Stored data
**********
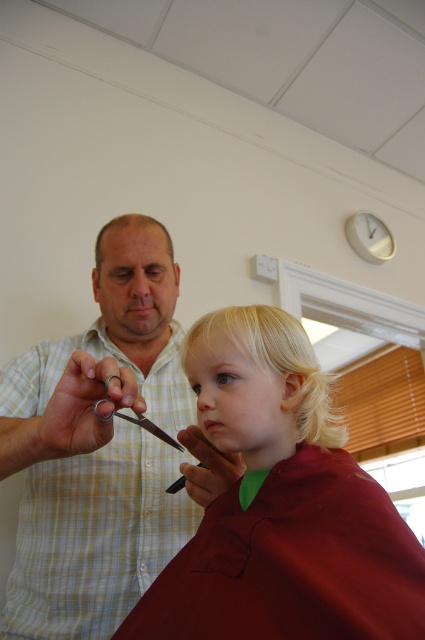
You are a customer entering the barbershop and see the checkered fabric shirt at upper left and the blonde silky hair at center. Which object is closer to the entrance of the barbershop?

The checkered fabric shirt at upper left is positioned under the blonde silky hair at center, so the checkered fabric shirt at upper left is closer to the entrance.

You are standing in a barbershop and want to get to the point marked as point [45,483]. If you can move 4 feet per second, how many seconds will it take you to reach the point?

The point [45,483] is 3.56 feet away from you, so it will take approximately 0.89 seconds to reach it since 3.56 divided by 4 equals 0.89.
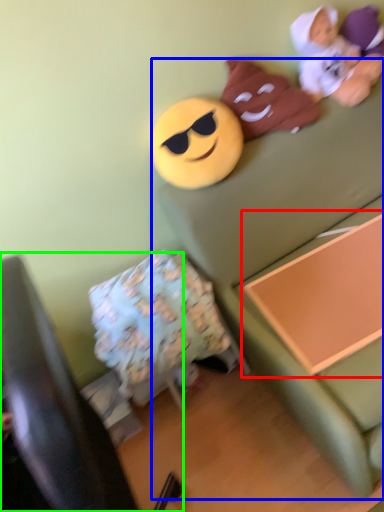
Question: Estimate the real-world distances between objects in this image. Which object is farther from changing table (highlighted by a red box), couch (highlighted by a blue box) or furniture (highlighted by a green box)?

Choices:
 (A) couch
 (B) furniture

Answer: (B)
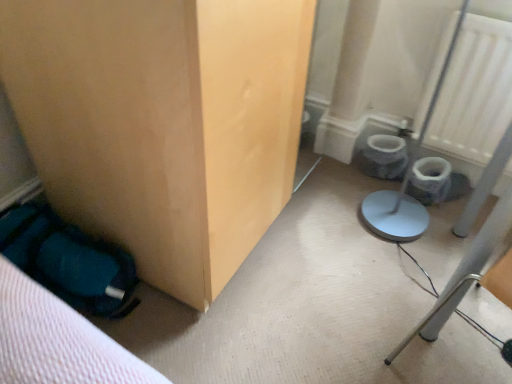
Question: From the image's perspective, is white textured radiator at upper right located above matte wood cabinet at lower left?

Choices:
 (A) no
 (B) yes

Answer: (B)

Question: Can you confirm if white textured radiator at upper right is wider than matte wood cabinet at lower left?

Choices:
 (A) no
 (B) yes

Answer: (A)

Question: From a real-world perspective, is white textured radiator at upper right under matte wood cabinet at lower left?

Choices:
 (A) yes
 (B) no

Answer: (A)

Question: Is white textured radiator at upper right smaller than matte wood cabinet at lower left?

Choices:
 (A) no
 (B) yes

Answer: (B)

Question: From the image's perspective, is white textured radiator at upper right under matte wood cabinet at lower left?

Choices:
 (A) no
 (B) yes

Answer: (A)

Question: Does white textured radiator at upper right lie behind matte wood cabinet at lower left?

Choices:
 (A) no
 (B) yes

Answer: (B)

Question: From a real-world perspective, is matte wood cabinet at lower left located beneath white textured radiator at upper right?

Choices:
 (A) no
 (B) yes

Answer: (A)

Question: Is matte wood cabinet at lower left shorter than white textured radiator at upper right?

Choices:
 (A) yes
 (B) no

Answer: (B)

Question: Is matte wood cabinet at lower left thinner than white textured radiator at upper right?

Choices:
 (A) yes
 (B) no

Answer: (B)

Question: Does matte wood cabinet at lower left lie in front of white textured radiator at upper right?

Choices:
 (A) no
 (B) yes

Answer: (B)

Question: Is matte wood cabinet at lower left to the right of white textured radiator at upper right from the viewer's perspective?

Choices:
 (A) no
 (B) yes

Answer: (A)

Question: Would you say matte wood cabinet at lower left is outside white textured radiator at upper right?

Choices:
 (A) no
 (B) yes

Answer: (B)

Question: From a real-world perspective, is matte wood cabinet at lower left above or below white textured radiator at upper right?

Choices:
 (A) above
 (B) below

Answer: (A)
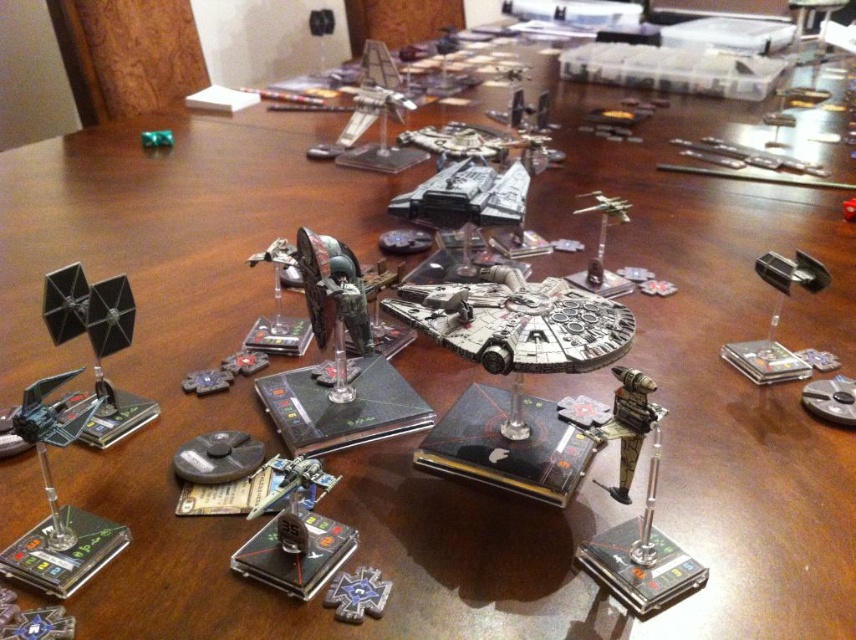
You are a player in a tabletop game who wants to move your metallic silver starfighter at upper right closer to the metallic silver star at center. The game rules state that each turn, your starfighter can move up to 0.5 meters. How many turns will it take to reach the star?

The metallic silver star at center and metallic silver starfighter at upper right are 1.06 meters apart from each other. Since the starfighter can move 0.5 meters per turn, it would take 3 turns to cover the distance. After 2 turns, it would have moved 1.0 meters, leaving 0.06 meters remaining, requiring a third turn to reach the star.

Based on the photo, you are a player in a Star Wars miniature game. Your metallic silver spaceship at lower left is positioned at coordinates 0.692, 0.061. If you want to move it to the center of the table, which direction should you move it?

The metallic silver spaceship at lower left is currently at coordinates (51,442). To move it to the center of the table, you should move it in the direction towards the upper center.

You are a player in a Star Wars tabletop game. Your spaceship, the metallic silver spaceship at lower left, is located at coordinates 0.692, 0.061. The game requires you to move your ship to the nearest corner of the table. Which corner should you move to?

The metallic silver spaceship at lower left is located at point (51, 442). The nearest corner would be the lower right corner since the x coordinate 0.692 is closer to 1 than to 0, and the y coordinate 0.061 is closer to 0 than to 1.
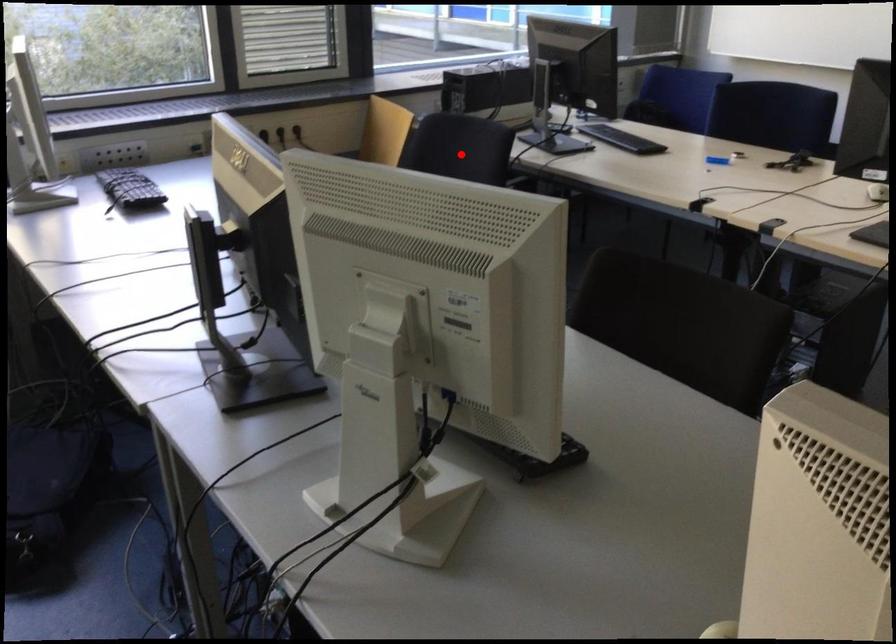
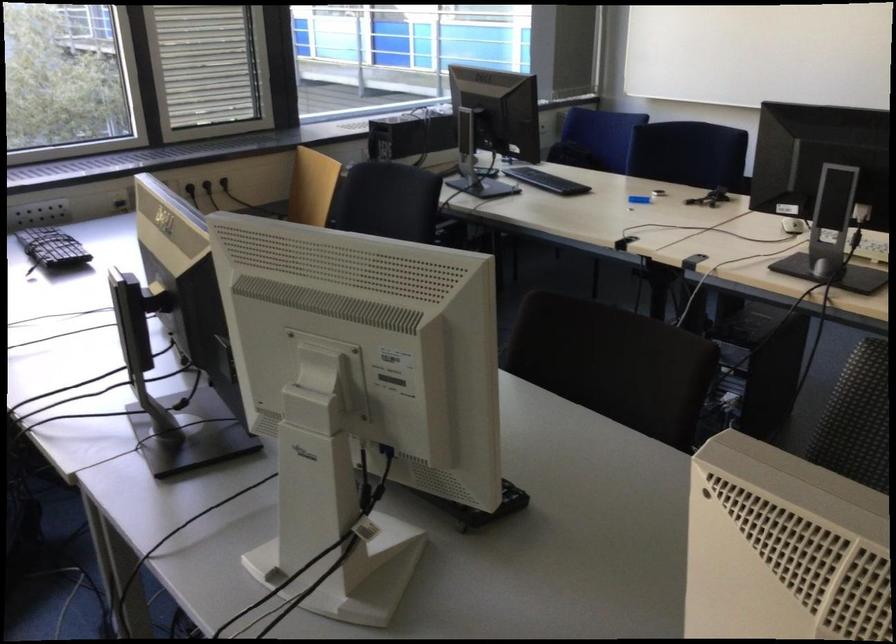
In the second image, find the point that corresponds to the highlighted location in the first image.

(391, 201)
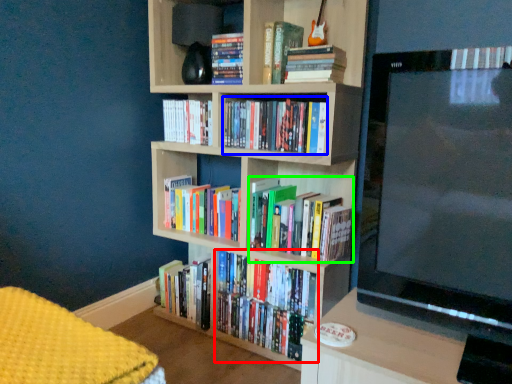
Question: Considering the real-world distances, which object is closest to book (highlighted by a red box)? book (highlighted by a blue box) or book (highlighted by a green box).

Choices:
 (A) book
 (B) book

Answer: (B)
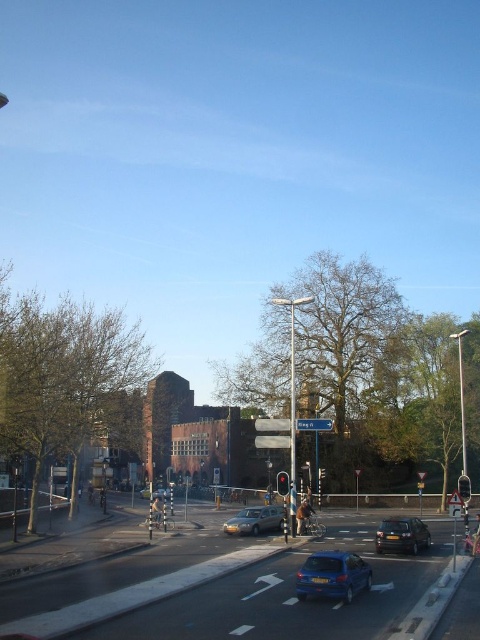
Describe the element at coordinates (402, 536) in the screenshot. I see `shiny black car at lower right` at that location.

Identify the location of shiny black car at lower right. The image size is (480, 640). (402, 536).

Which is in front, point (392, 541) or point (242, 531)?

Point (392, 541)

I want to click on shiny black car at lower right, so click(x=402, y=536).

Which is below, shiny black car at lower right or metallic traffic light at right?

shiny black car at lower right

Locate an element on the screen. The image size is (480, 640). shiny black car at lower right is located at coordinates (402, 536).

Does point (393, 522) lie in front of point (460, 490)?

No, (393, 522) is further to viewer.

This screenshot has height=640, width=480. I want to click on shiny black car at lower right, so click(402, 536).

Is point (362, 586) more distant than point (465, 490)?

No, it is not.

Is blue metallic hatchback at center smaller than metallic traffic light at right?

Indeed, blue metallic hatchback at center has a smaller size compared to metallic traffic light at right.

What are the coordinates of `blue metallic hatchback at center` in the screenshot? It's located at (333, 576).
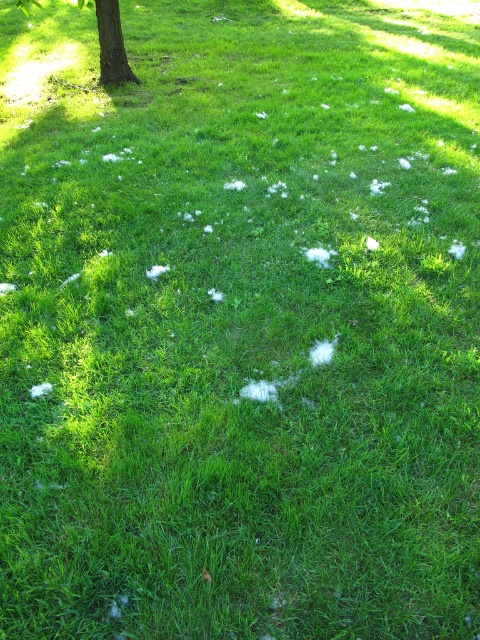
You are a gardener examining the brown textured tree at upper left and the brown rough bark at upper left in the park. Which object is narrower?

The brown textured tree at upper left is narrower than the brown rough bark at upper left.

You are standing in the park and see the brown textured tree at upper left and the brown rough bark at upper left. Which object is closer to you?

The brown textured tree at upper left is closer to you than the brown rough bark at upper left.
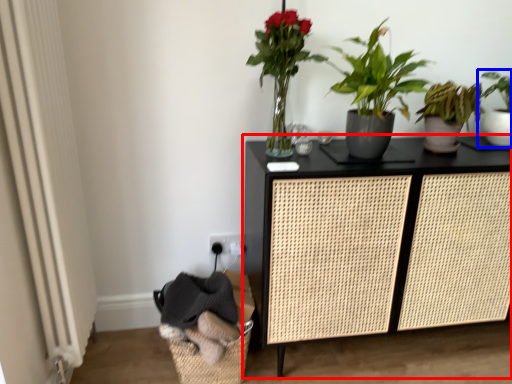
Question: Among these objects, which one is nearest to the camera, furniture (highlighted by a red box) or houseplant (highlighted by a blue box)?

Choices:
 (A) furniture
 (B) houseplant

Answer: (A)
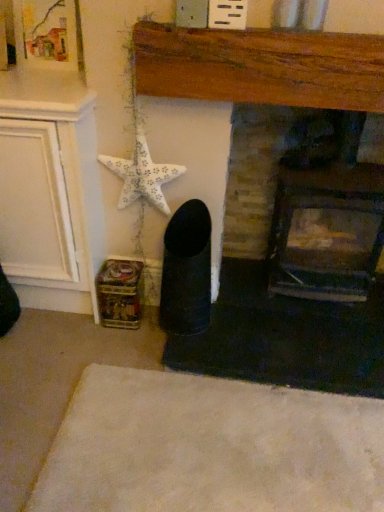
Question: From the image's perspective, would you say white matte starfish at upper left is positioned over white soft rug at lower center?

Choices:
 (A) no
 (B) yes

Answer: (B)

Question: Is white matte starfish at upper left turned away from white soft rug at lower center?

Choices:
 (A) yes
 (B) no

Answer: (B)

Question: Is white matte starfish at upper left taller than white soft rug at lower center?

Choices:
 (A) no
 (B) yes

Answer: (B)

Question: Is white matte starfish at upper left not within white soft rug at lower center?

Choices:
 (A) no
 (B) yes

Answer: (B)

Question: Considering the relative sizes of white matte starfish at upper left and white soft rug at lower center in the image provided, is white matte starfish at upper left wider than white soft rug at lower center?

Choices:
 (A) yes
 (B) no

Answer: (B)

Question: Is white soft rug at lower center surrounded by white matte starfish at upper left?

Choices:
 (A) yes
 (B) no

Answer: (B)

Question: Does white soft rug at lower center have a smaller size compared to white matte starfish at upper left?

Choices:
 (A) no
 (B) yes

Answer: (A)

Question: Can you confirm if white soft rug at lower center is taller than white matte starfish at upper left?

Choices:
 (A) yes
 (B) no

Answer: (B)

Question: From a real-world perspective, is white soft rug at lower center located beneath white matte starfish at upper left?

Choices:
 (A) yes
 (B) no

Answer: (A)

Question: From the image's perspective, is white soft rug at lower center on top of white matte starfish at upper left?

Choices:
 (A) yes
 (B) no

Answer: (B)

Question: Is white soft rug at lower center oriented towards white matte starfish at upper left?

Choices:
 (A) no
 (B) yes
**********
* _PROMPT_
Rename "white textured radiator" to "white ribbed radiator" throughout the items above, and return them otherwise unchanged without the pictures.

* _FINISHED EXERCISE_
You are a customer entering the barbershop and see the checkered fabric shirt at upper left and the blonde silky hair at center. Which object is closer to the entrance of the barbershop?

The checkered fabric shirt at upper left is positioned under the blonde silky hair at center, so the checkered fabric shirt at upper left is closer to the entrance.

You are standing in a barbershop and want to get to the point marked as point [45,483]. If you can move 4 feet per second, how many seconds will it take you to reach the point?

The point [45,483] is 3.56 feet away from you, so it will take approximately 0.89 seconds to reach it since 3.56 divided by 4 equals 0.89.
Question: Estimate the real-world distances between objects in this image. Which object is farther from changing table (highlighted by a red box), couch (highlighted by a blue box) or furniture (highlighted by a green box)?

Choices:
 (A) couch
 (B) furniture

Answer: (B)
Question: From the image's perspective, is white ribbed radiator at upper right located above matte wood cabinet at lower left?

Choices:
 (A) no
 (B) yes

Answer: (B)

Question: Can you confirm if white ribbed radiator at upper right is wider than matte wood cabinet at lower left?

Choices:
 (A) no
 (B) yes

Answer: (A)

Question: From a real-world perspective, is white ribbed radiator at upper right under matte wood cabinet at lower left?

Choices:
 (A) yes
 (B) no

Answer: (A)

Question: Is white ribbed radiator at upper right smaller than matte wood cabinet at lower left?

Choices:
 (A) no
 (B) yes

Answer: (B)

Question: From the image's perspective, is white ribbed radiator at upper right under matte wood cabinet at lower left?

Choices:
 (A) no
 (B) yes

Answer: (A)

Question: Does white ribbed radiator at upper right lie behind matte wood cabinet at lower left?

Choices:
 (A) no
 (B) yes

Answer: (B)

Question: From a real-world perspective, is matte wood cabinet at lower left located beneath white ribbed radiator at upper right?

Choices:
 (A) no
 (B) yes

Answer: (A)

Question: Is matte wood cabinet at lower left shorter than white ribbed radiator at upper right?

Choices:
 (A) yes
 (B) no

Answer: (B)

Question: Is matte wood cabinet at lower left thinner than white ribbed radiator at upper right?

Choices:
 (A) yes
 (B) no

Answer: (B)

Question: Does matte wood cabinet at lower left lie in front of white ribbed radiator at upper right?

Choices:
 (A) no
 (B) yes

Answer: (B)

Question: Is matte wood cabinet at lower left to the right of white ribbed radiator at upper right from the viewer's perspective?

Choices:
 (A) no
 (B) yes

Answer: (A)

Question: Would you say matte wood cabinet at lower left is outside white ribbed radiator at upper right?

Choices:
 (A) no
 (B) yes

Answer: (B)

Question: From a real-world perspective, is matte wood cabinet at lower left above or below white ribbed radiator at upper right?

Choices:
 (A) above
 (B) below

Answer: (A)
You are a player in a tabletop game who wants to move your metallic silver starfighter at upper right closer to the metallic silver star at center. The game rules state that each turn, your starfighter can move up to 0.5 meters. How many turns will it take to reach the star?

The metallic silver star at center and metallic silver starfighter at upper right are 1.06 meters apart from each other. Since the starfighter can move 0.5 meters per turn, it would take 3 turns to cover the distance. After 2 turns, it would have moved 1.0 meters, leaving 0.06 meters remaining, requiring a third turn to reach the star.

Based on the photo, you are a player in a Star Wars miniature game. Your metallic silver spaceship at lower left is positioned at coordinates 0.692, 0.061. If you want to move it to the center of the table, which direction should you move it?

The metallic silver spaceship at lower left is currently at coordinates (51,442). To move it to the center of the table, you should move it in the direction towards the upper center.

You are a player in a Star Wars tabletop game. Your spaceship, the metallic silver spaceship at lower left, is located at coordinates 0.692, 0.061. The game requires you to move your ship to the nearest corner of the table. Which corner should you move to?

The metallic silver spaceship at lower left is located at point (51, 442). The nearest corner would be the lower right corner since the x coordinate 0.692 is closer to 1 than to 0, and the y coordinate 0.061 is closer to 0 than to 1.
In the second image, find the point that corresponds to the highlighted location in the first image.

(391, 201)
Question: Considering the real-world distances, which object is closest to book (highlighted by a red box)? book (highlighted by a blue box) or book (highlighted by a green box).

Choices:
 (A) book
 (B) book

Answer: (B)
Describe the element at coordinates (402, 536) in the screenshot. I see `shiny black car at lower right` at that location.

Identify the location of shiny black car at lower right. The image size is (480, 640). (402, 536).

Which is in front, point (392, 541) or point (242, 531)?

Point (392, 541)

I want to click on shiny black car at lower right, so click(x=402, y=536).

Which is below, shiny black car at lower right or metallic traffic light at right?

shiny black car at lower right

Locate an element on the screen. The image size is (480, 640). shiny black car at lower right is located at coordinates (402, 536).

Does point (393, 522) lie in front of point (460, 490)?

No, (393, 522) is further to viewer.

This screenshot has height=640, width=480. I want to click on shiny black car at lower right, so click(402, 536).

Is point (362, 586) more distant than point (465, 490)?

No, it is not.

Is blue metallic hatchback at center smaller than metallic traffic light at right?

Indeed, blue metallic hatchback at center has a smaller size compared to metallic traffic light at right.

What are the coordinates of `blue metallic hatchback at center` in the screenshot? It's located at (333, 576).
You are a gardener examining the brown textured tree at upper left and the brown rough bark at upper left in the park. Which object is narrower?

The brown textured tree at upper left is narrower than the brown rough bark at upper left.

You are standing in the park and see the brown textured tree at upper left and the brown rough bark at upper left. Which object is closer to you?

The brown textured tree at upper left is closer to you than the brown rough bark at upper left.
Question: Among these objects, which one is nearest to the camera, furniture (highlighted by a red box) or houseplant (highlighted by a blue box)?

Choices:
 (A) furniture
 (B) houseplant

Answer: (A)
Question: From the image's perspective, would you say white matte starfish at upper left is positioned over white soft rug at lower center?

Choices:
 (A) no
 (B) yes

Answer: (B)

Question: Is white matte starfish at upper left turned away from white soft rug at lower center?

Choices:
 (A) yes
 (B) no

Answer: (B)

Question: Is white matte starfish at upper left taller than white soft rug at lower center?

Choices:
 (A) no
 (B) yes

Answer: (B)

Question: Is white matte starfish at upper left not within white soft rug at lower center?

Choices:
 (A) no
 (B) yes

Answer: (B)

Question: Considering the relative sizes of white matte starfish at upper left and white soft rug at lower center in the image provided, is white matte starfish at upper left wider than white soft rug at lower center?

Choices:
 (A) yes
 (B) no

Answer: (B)

Question: Is white soft rug at lower center surrounded by white matte starfish at upper left?

Choices:
 (A) yes
 (B) no

Answer: (B)

Question: Does white soft rug at lower center have a smaller size compared to white matte starfish at upper left?

Choices:
 (A) no
 (B) yes

Answer: (A)

Question: Can you confirm if white soft rug at lower center is taller than white matte starfish at upper left?

Choices:
 (A) yes
 (B) no

Answer: (B)

Question: From a real-world perspective, is white soft rug at lower center located beneath white matte starfish at upper left?

Choices:
 (A) yes
 (B) no

Answer: (A)

Question: From the image's perspective, is white soft rug at lower center on top of white matte starfish at upper left?

Choices:
 (A) yes
 (B) no

Answer: (B)

Question: Is white soft rug at lower center oriented towards white matte starfish at upper left?

Choices:
 (A) no
 (B) yes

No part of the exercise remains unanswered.